* **Task instructions**
With the pictures excluded, reproduce all of the data exactly.
Source data: Begin
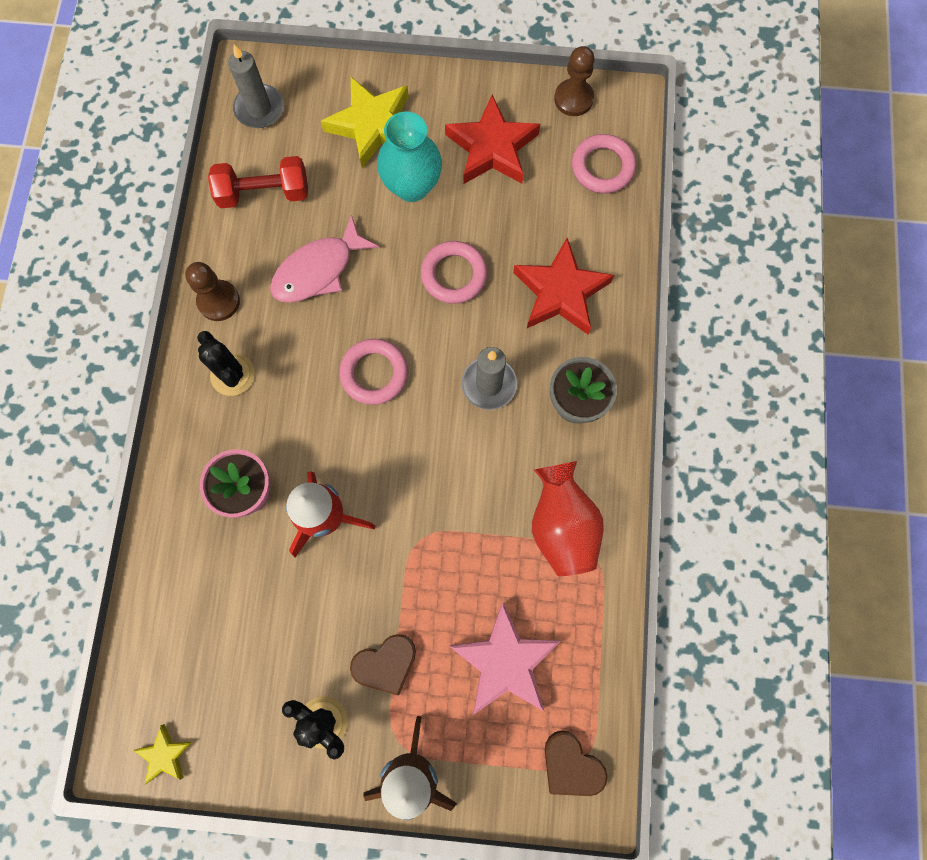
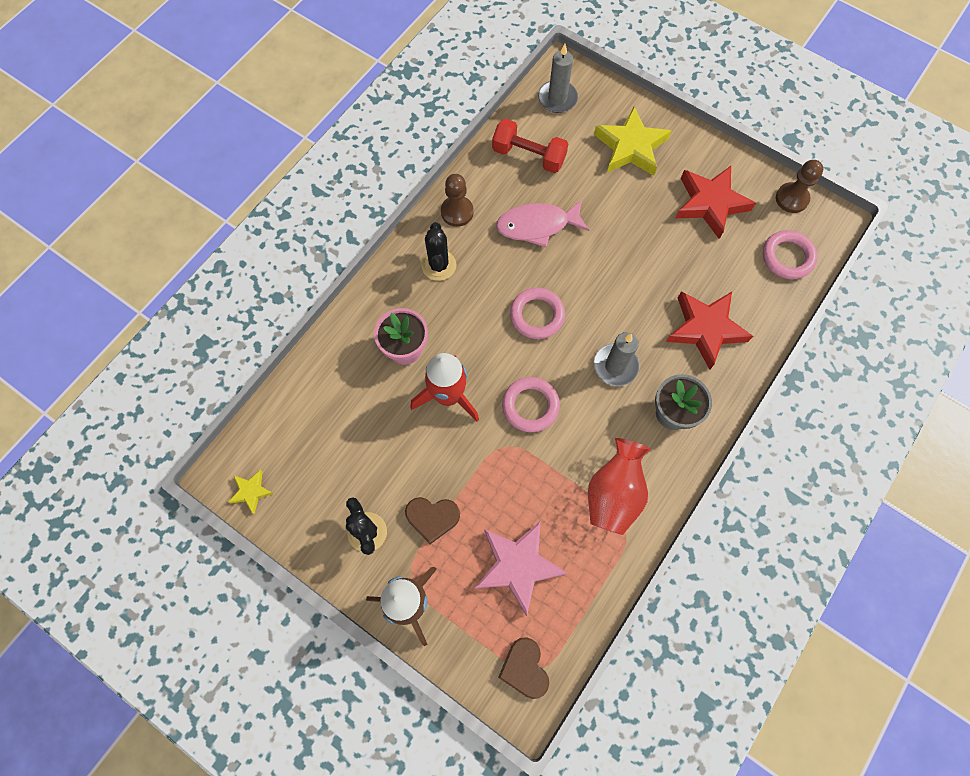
camera: 30 degrees right, 5 degrees down
(412, 186) = (636, 201): turquoise vase -> none
(454, 275) = (632, 277): pink ring -> pink ring (530, 406)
Source data: End
* **Exercise output**
camera: 30 degrees right, 5 degrees down
(412, 186) = (636, 201): turquoise vase -> none
(454, 275) = (632, 277): pink ring -> pink ring (530, 406)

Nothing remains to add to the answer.